▸ Problem description:
Search the data for the word "plate" and copy out every line that has it.

Object correspondence data:
┄┄┄┄┄┄┄┄┄┄
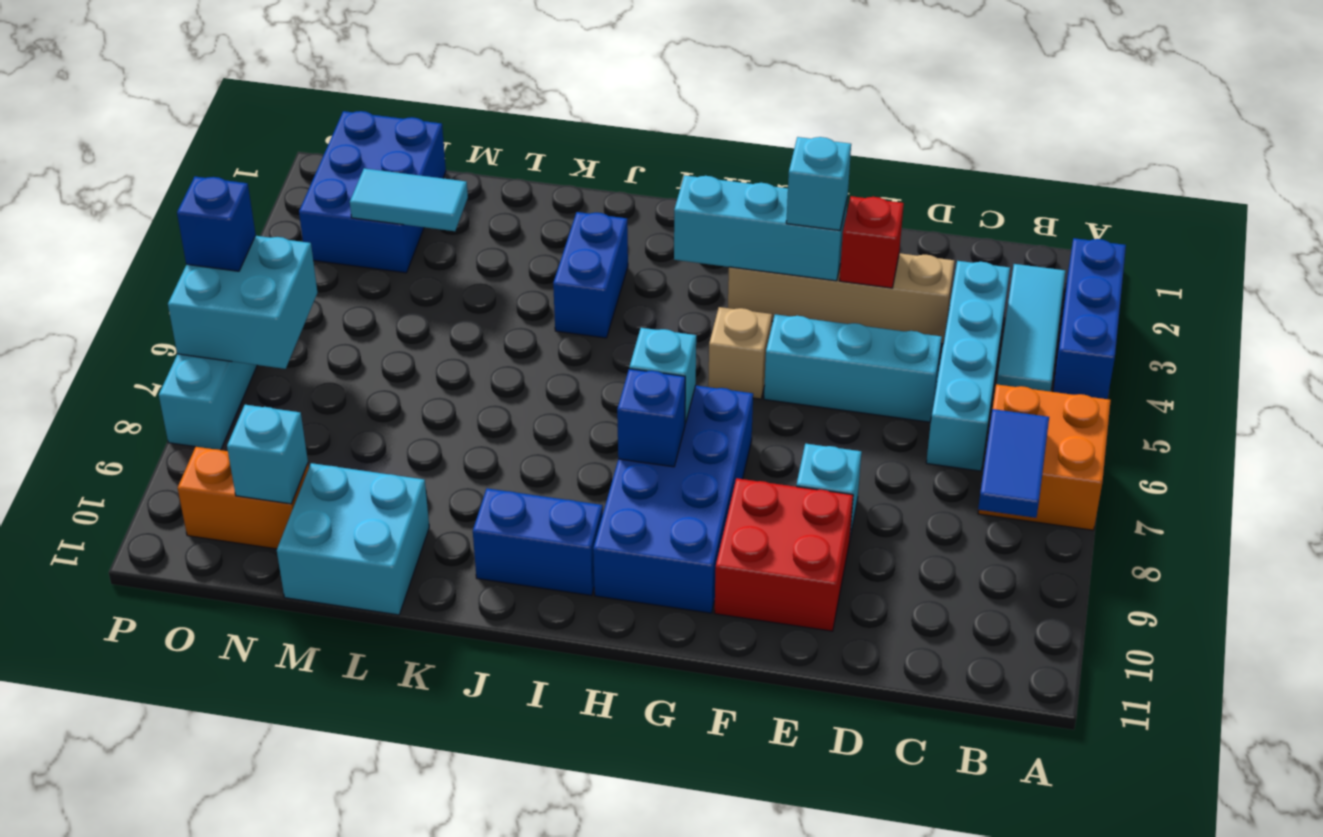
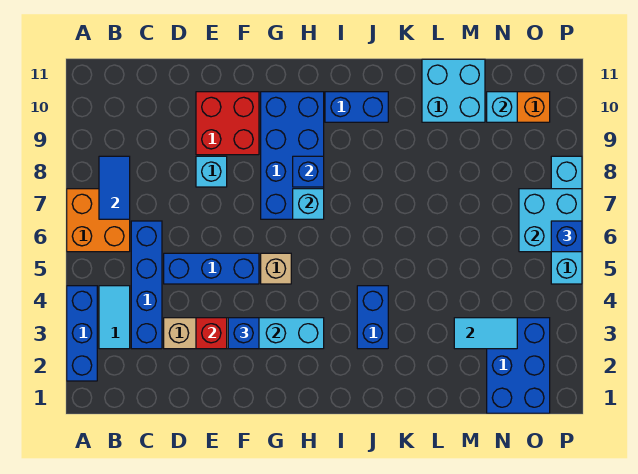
cyan tile B2:B4 level 1 -> cyan tile B3:B4 level 1
cyan brick C3:C6 level 1 -> blue brick C3:C6 level 1
cyan brick D5:F5 level 1 -> blue brick D5:F5 level 1
cyan brick F3 level 3 -> blue brick F3 level 3

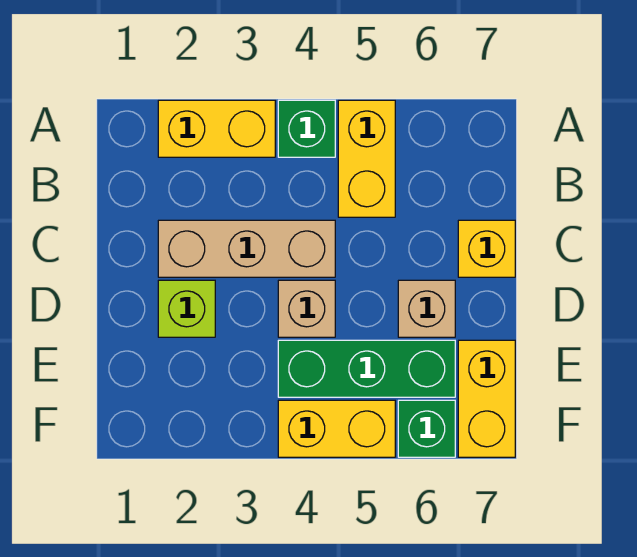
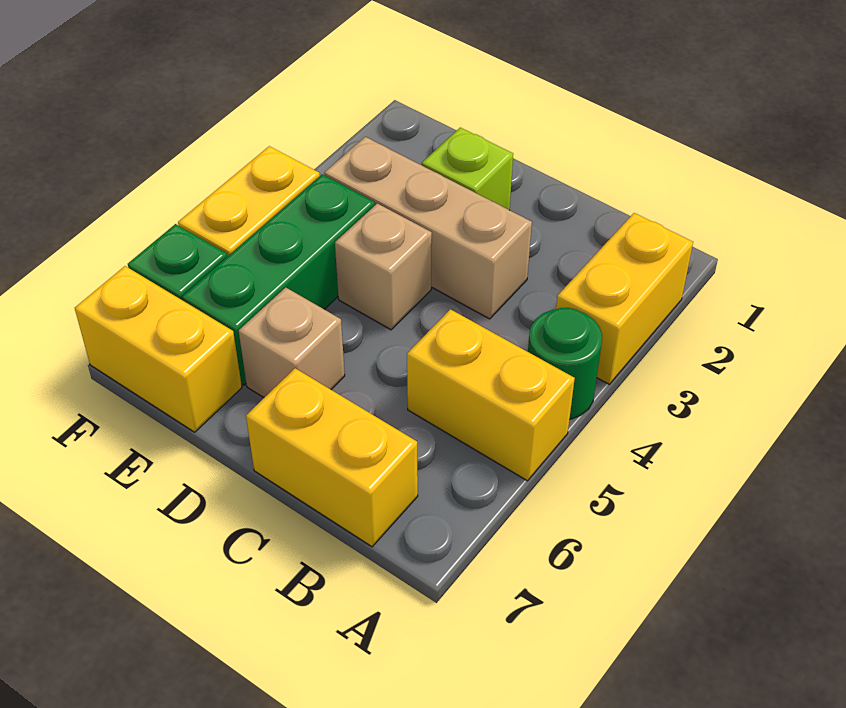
green brick A4 level 1 -> green round brick A4 level 1
tan brick C2:C4 level 1 -> tan brick C3:E3 level 1
yellow brick C7 level 1 -> yellow brick B7:C7 level 1

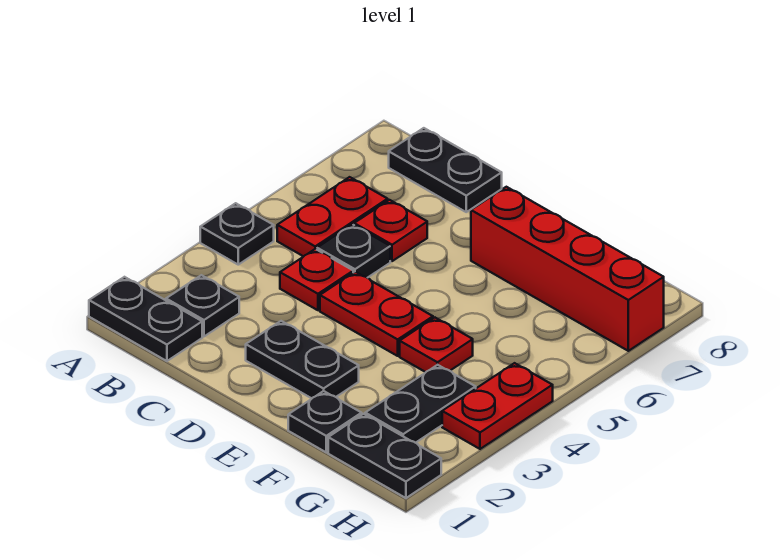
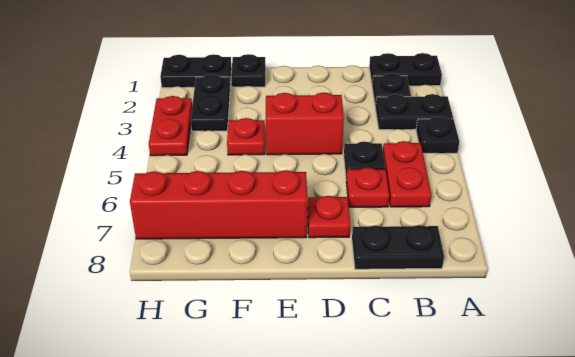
red plate C4 level 1 -> red plate D7 level 1
black plate D2:E2 level 1 -> black plate A3:B3 level 1
red plate D4:E4 level 1 -> red brick D4:E4 level 1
┄┄┄┄┄┄┄┄┄┄
▸ Output of the task:
red plate C4 level 1 -> red plate D7 level 1
black plate D2:E2 level 1 -> black plate A3:B3 level 1
red plate D4:E4 level 1 -> red brick D4:E4 level 1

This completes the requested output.